## WHAT THE TASK ASKS
Pictures should be excluded; otherwise, copy every entry exactly.

## RECORD EXCERPTS
──────────

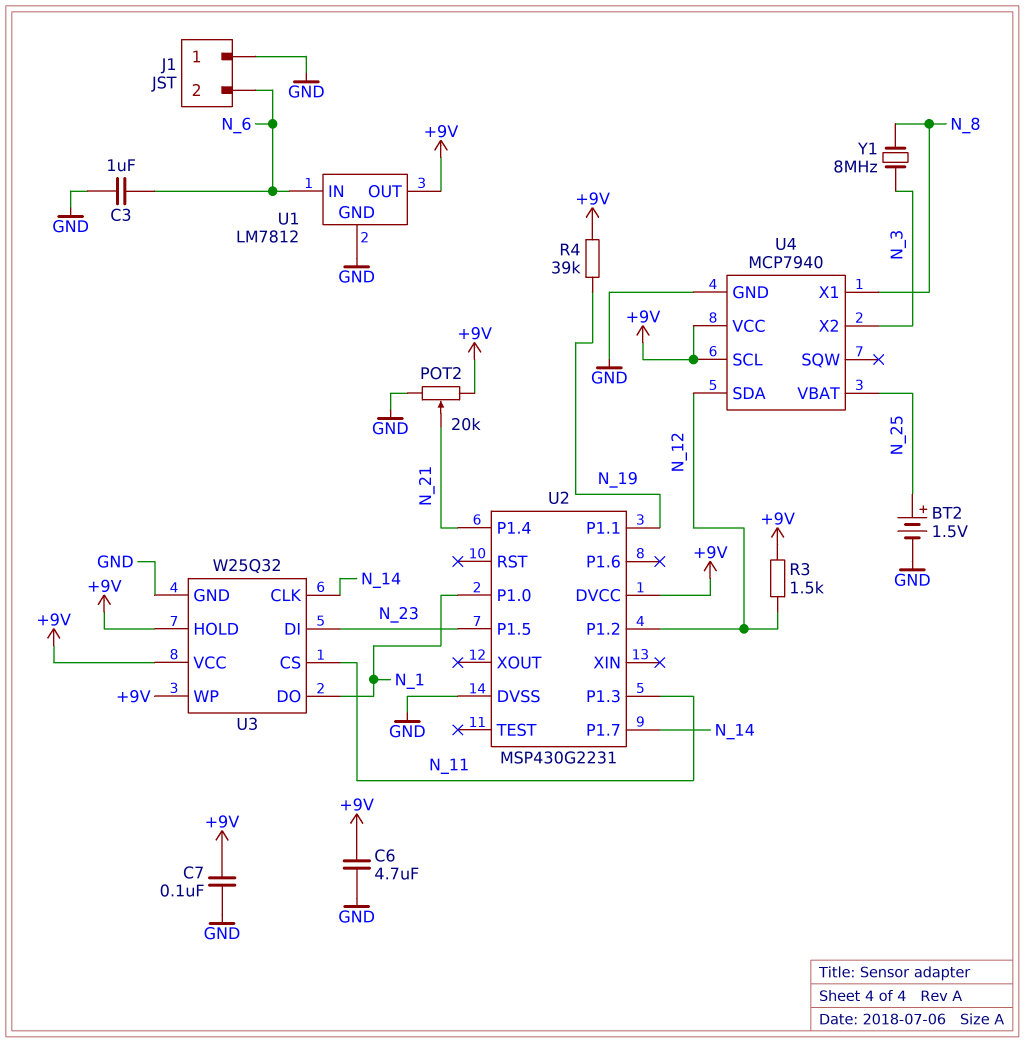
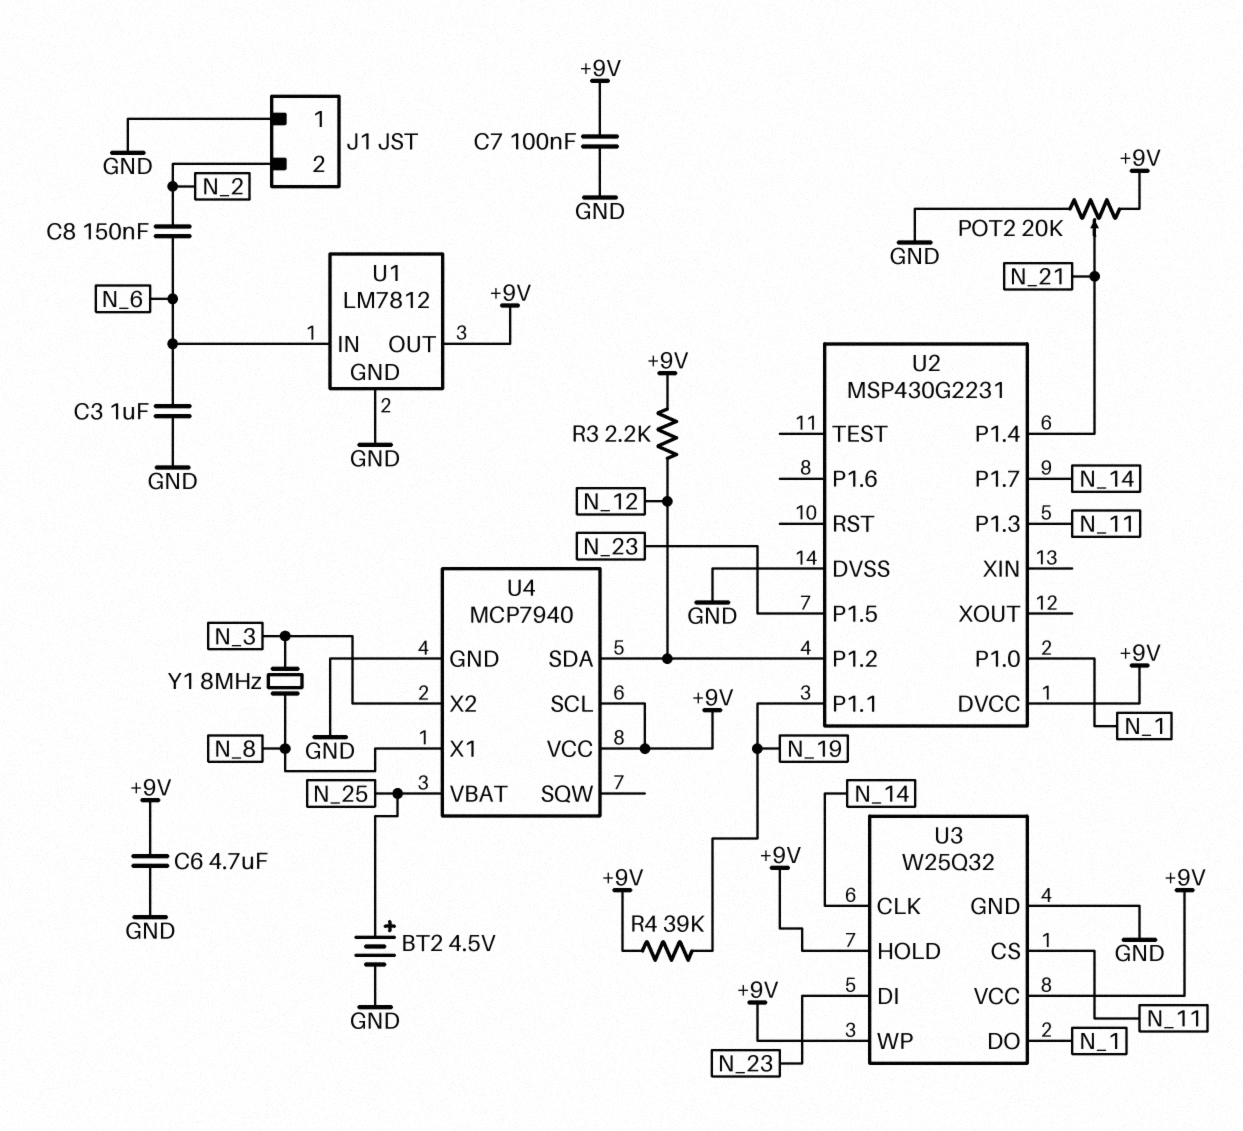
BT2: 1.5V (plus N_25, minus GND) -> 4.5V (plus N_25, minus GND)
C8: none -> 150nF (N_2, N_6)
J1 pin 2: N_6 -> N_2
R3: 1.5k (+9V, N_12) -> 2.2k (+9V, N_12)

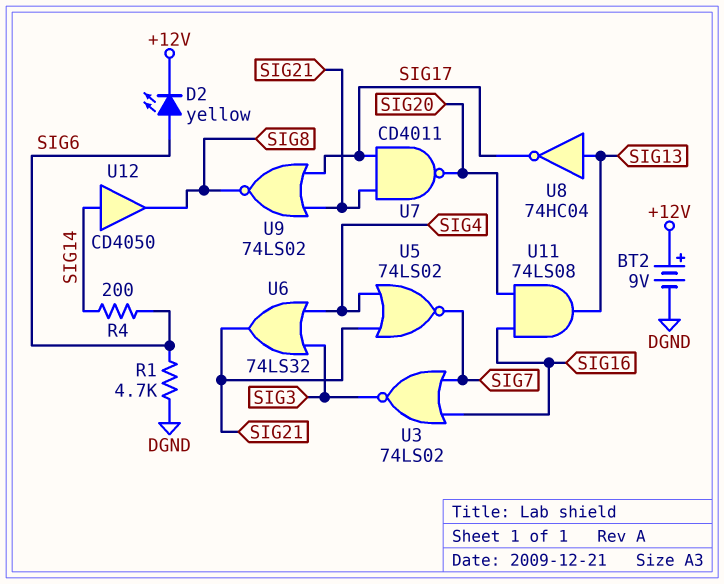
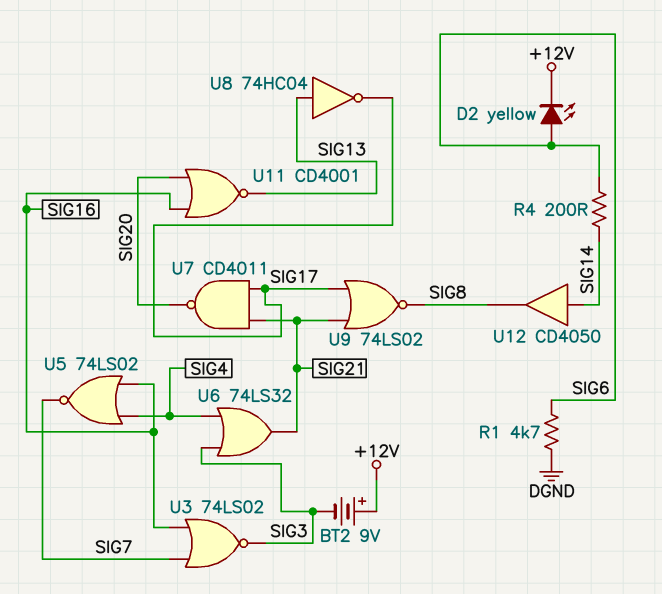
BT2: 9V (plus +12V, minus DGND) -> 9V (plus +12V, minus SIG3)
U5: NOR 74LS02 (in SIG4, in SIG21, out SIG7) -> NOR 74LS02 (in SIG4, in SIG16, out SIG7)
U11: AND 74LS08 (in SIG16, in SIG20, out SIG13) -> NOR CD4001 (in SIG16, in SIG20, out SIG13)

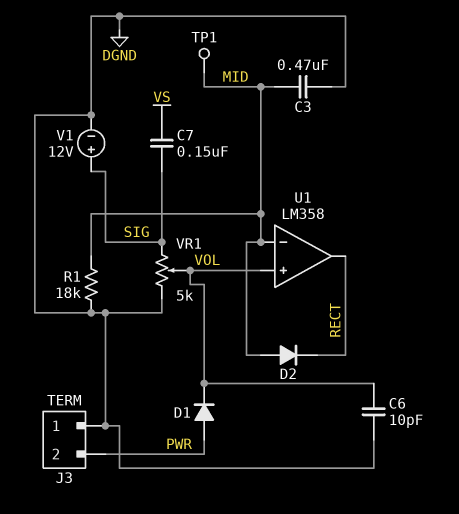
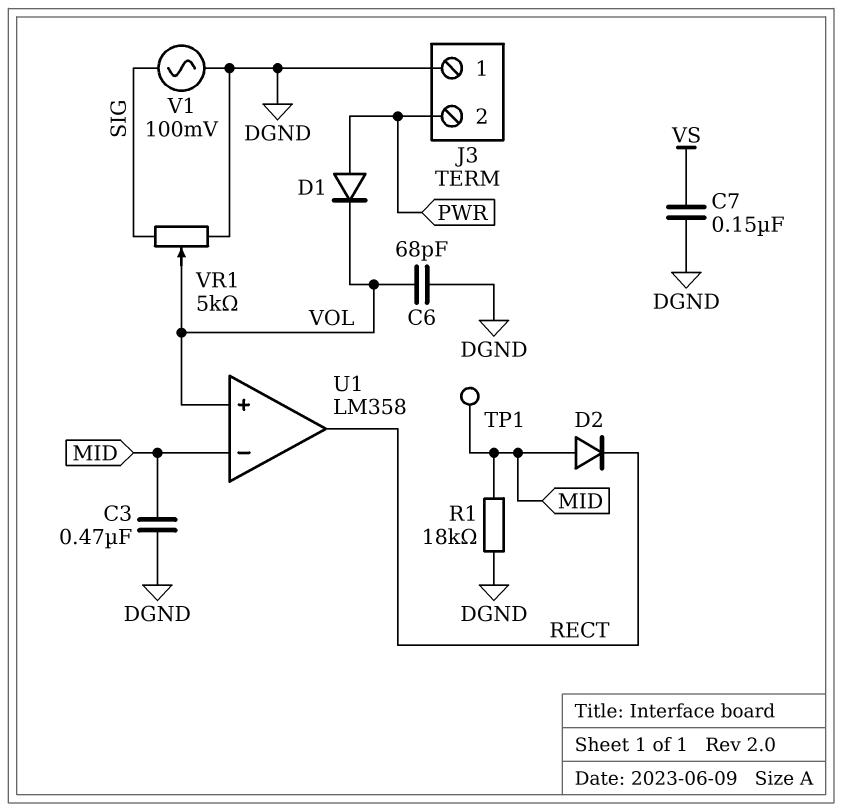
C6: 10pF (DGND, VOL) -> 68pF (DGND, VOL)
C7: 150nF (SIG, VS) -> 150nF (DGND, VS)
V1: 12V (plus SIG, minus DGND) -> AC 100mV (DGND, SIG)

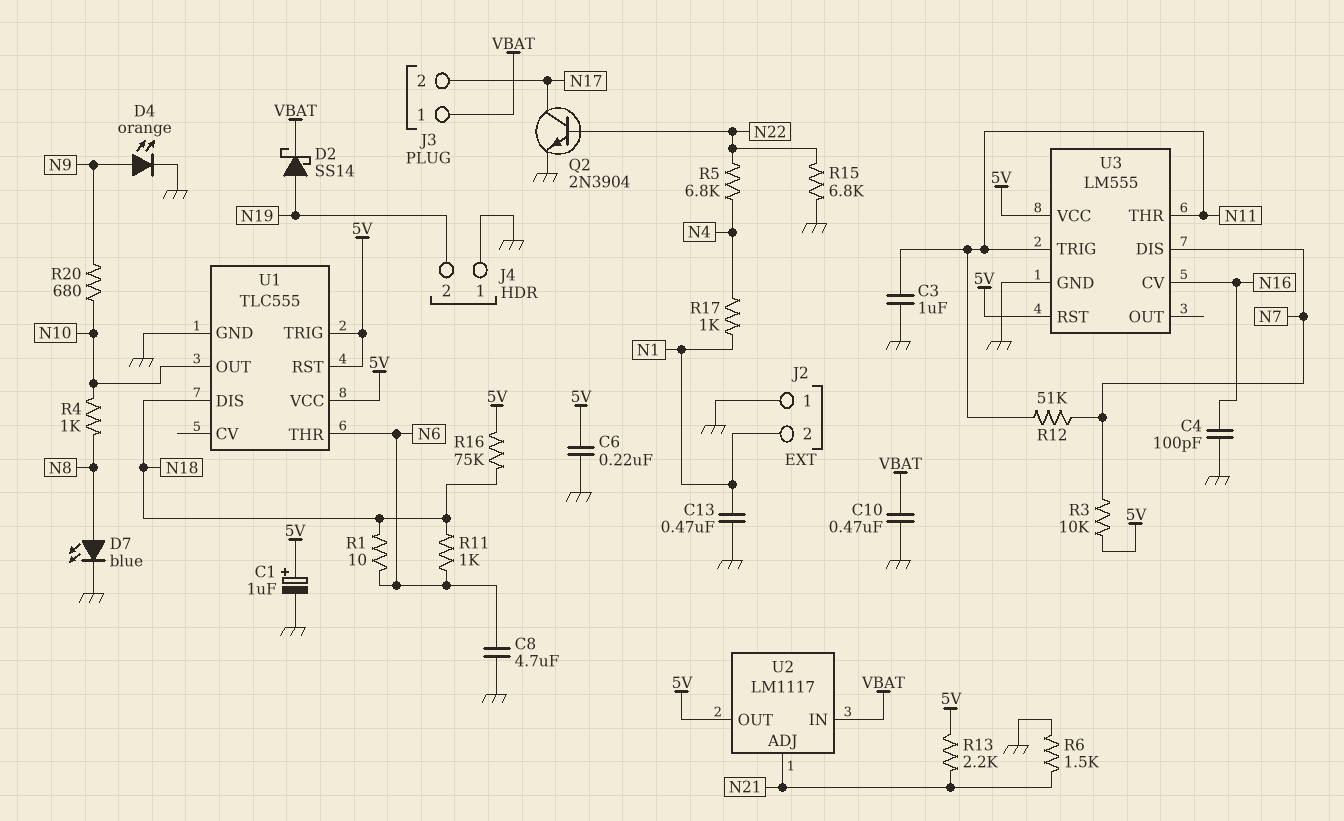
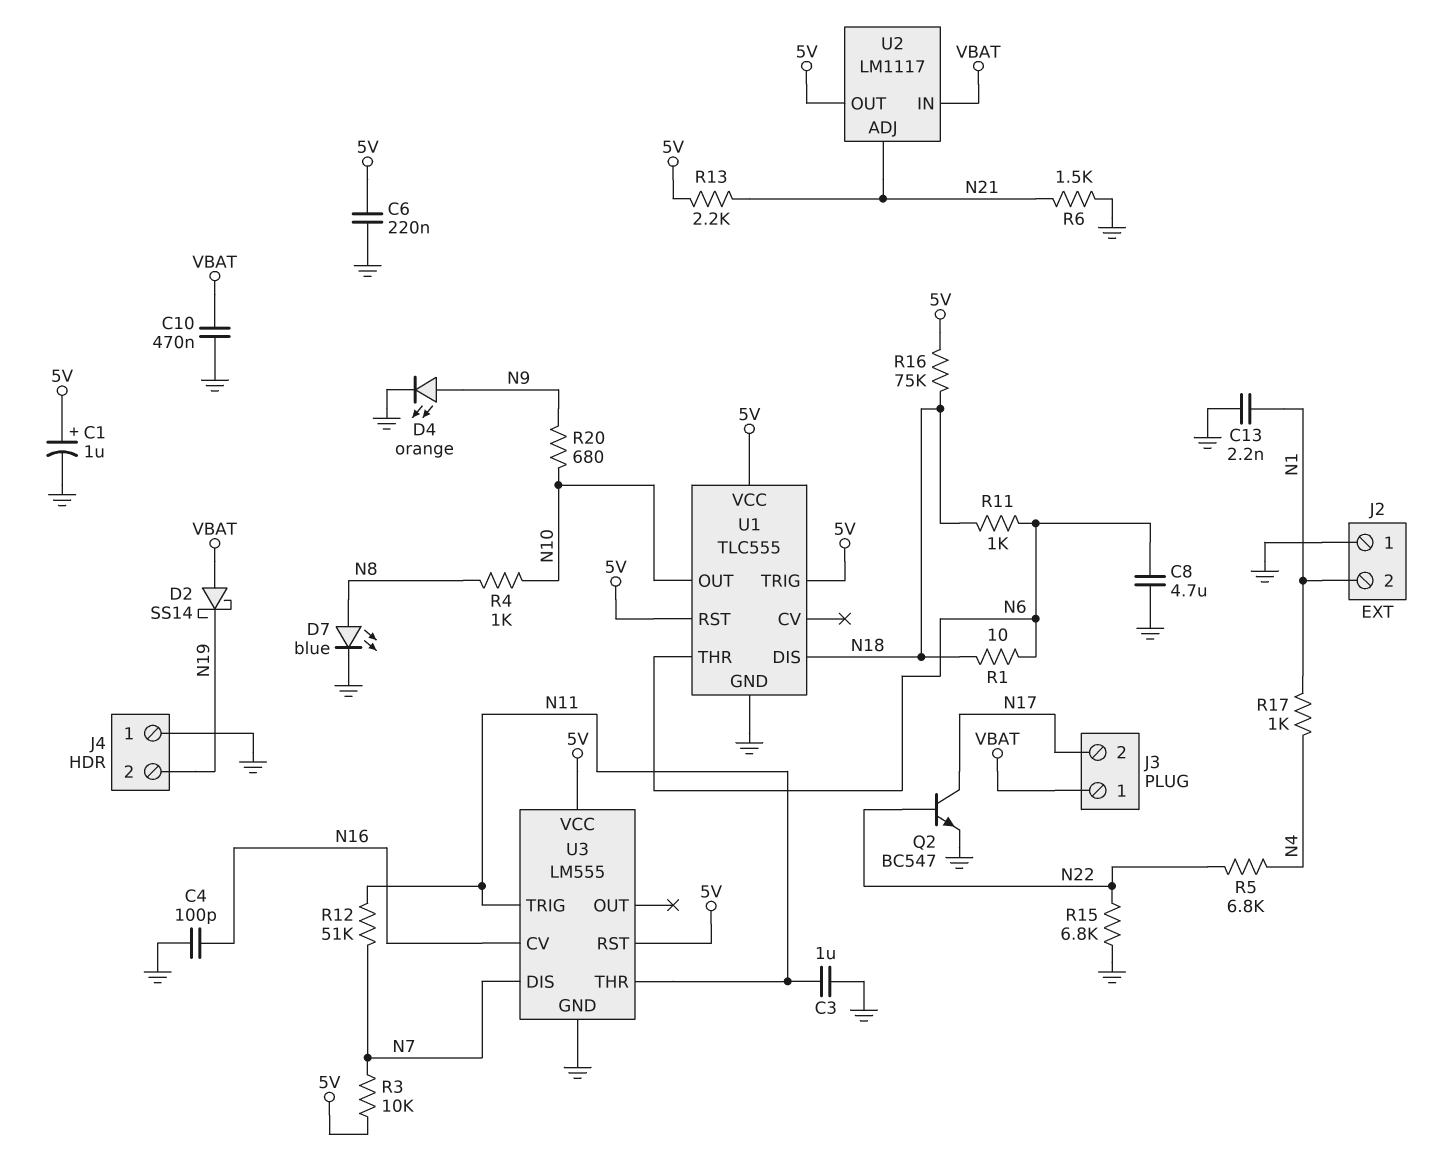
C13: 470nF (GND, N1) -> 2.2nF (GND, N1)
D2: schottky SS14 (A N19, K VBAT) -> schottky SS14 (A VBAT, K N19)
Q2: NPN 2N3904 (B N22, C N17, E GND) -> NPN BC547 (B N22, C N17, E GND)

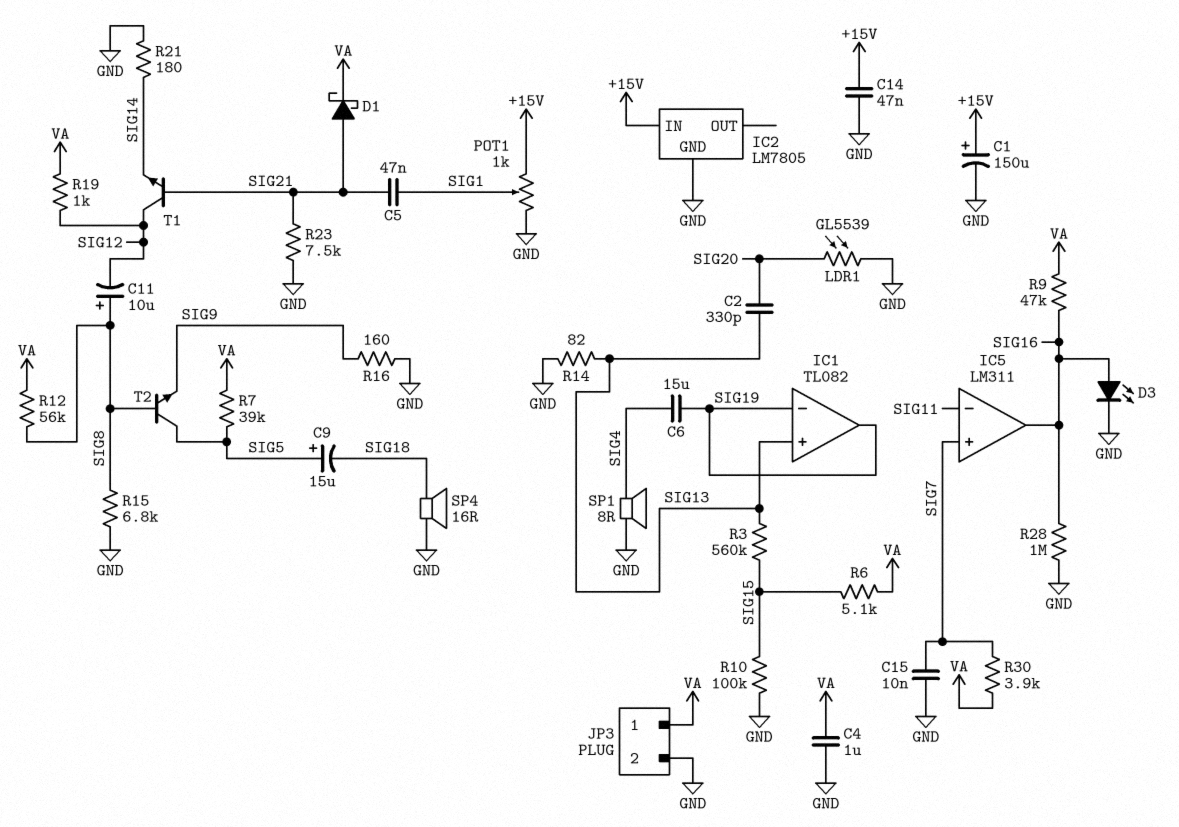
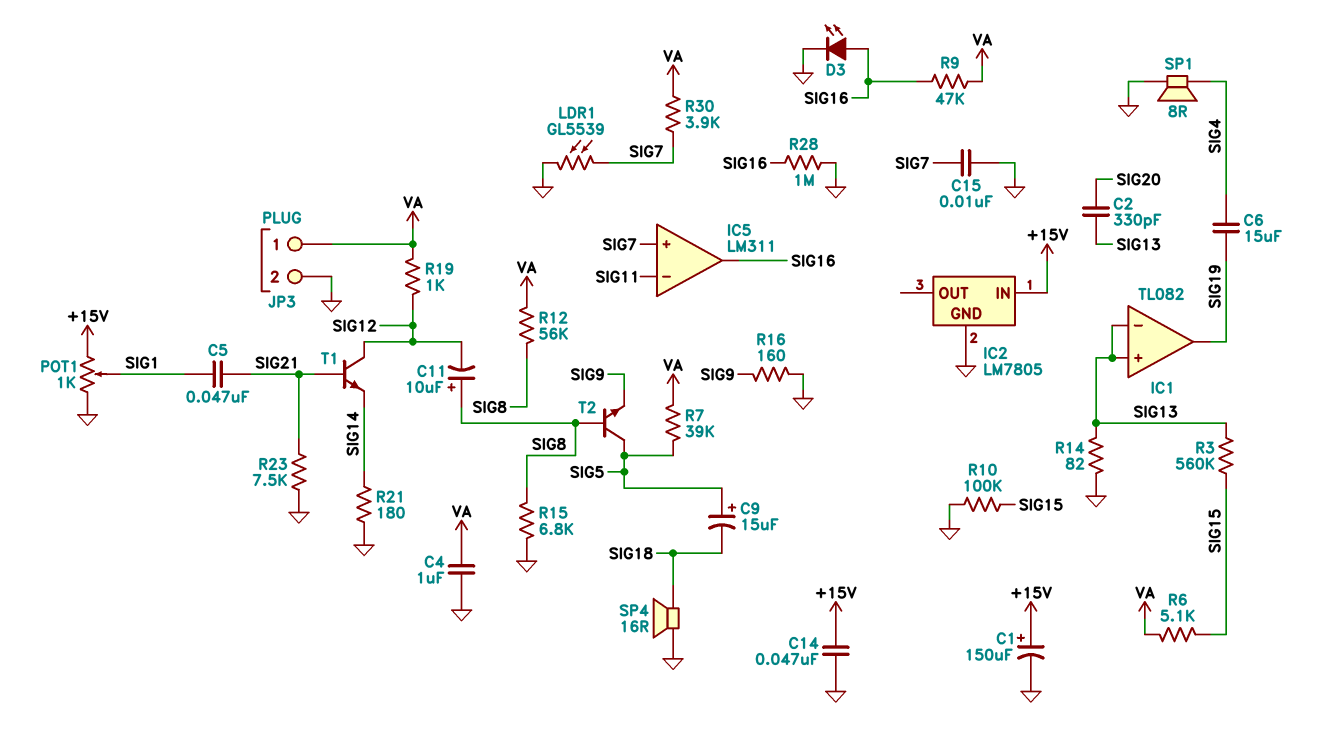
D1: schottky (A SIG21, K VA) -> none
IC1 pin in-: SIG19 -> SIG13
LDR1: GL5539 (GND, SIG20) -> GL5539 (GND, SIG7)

──────────

## EXERCISE RESPONSE
BT2: 1.5V (plus N_25, minus GND) -> 4.5V (plus N_25, minus GND)
C8: none -> 150nF (N_2, N_6)
J1 pin 2: N_6 -> N_2
R3: 1.5k (+9V, N_12) -> 2.2k (+9V, N_12)

BT2: 9V (plus +12V, minus DGND) -> 9V (plus +12V, minus SIG3)
U5: NOR 74LS02 (in SIG4, in SIG21, out SIG7) -> NOR 74LS02 (in SIG4, in SIG16, out SIG7)
U11: AND 74LS08 (in SIG16, in SIG20, out SIG13) -> NOR CD4001 (in SIG16, in SIG20, out SIG13)

C6: 10pF (DGND, VOL) -> 68pF (DGND, VOL)
C7: 150nF (SIG, VS) -> 150nF (DGND, VS)
V1: 12V (plus SIG, minus DGND) -> AC 100mV (DGND, SIG)

C13: 470nF (GND, N1) -> 2.2nF (GND, N1)
D2: schottky SS14 (A N19, K VBAT) -> schottky SS14 (A VBAT, K N19)
Q2: NPN 2N3904 (B N22, C N17, E GND) -> NPN BC547 (B N22, C N17, E GND)

D1: schottky (A SIG21, K VA) -> none
IC1 pin in-: SIG19 -> SIG13
LDR1: GL5539 (GND, SIG20) -> GL5539 (GND, SIG7)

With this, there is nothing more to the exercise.